WHAT YOU SHOULD DO:
Reproduce every entry below precisely; do not include the pictures.

>>>>

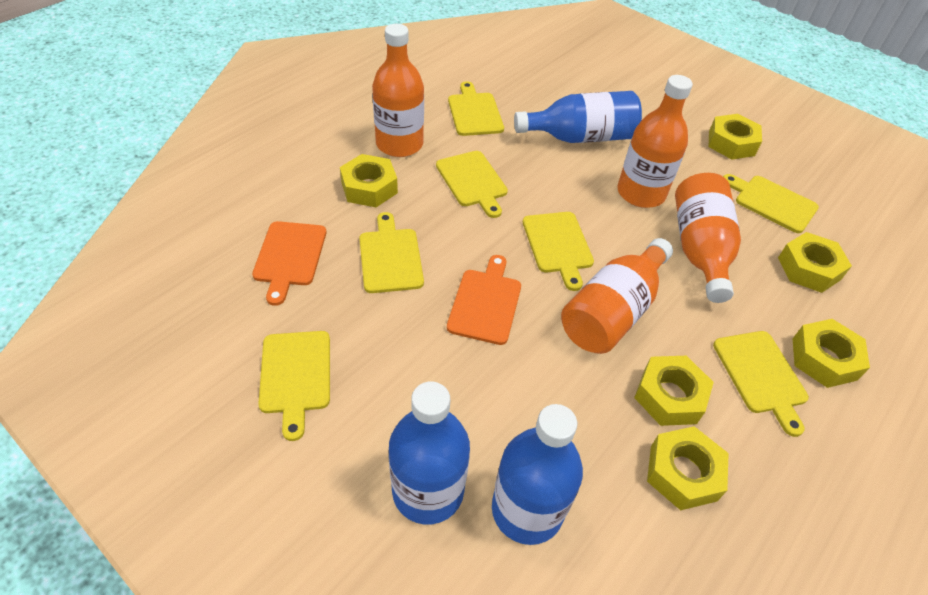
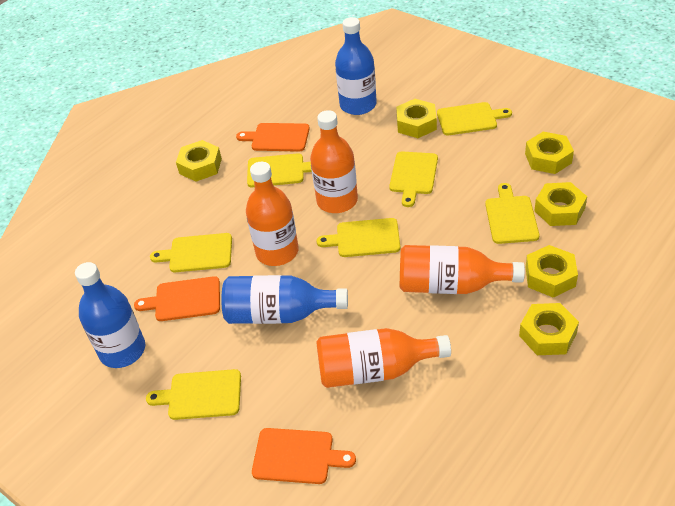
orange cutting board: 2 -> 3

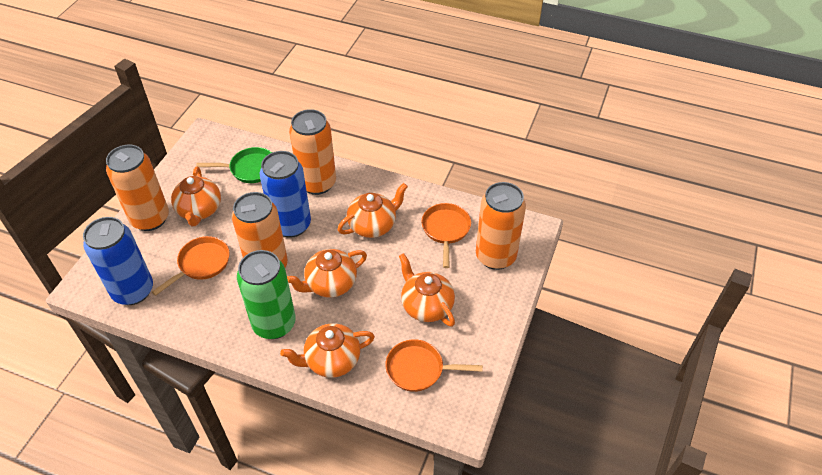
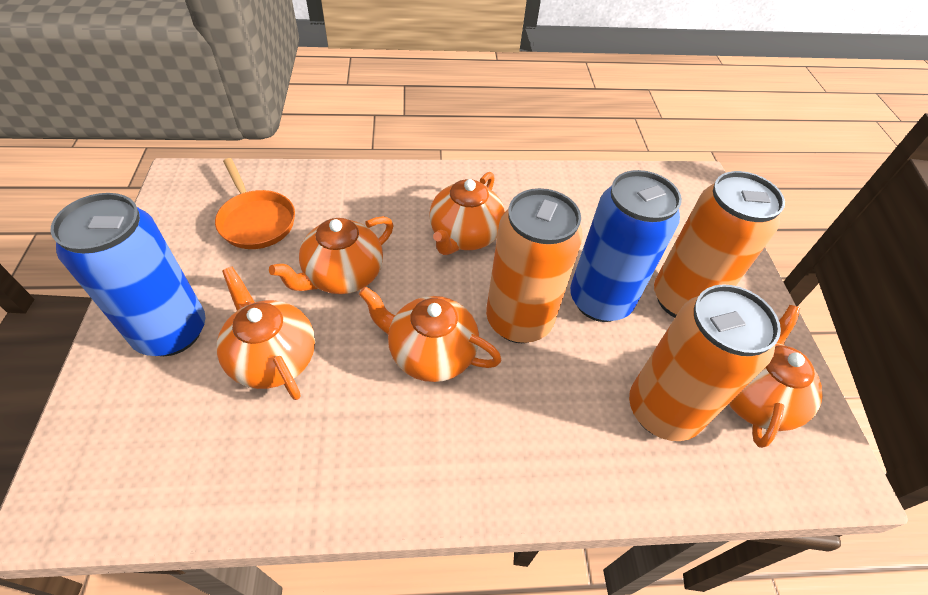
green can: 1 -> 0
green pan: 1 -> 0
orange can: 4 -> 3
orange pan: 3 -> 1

<<<<

TASK OUTPUT:
orange cutting board: 2 -> 3

green can: 1 -> 0
green pan: 1 -> 0
orange can: 4 -> 3
orange pan: 3 -> 1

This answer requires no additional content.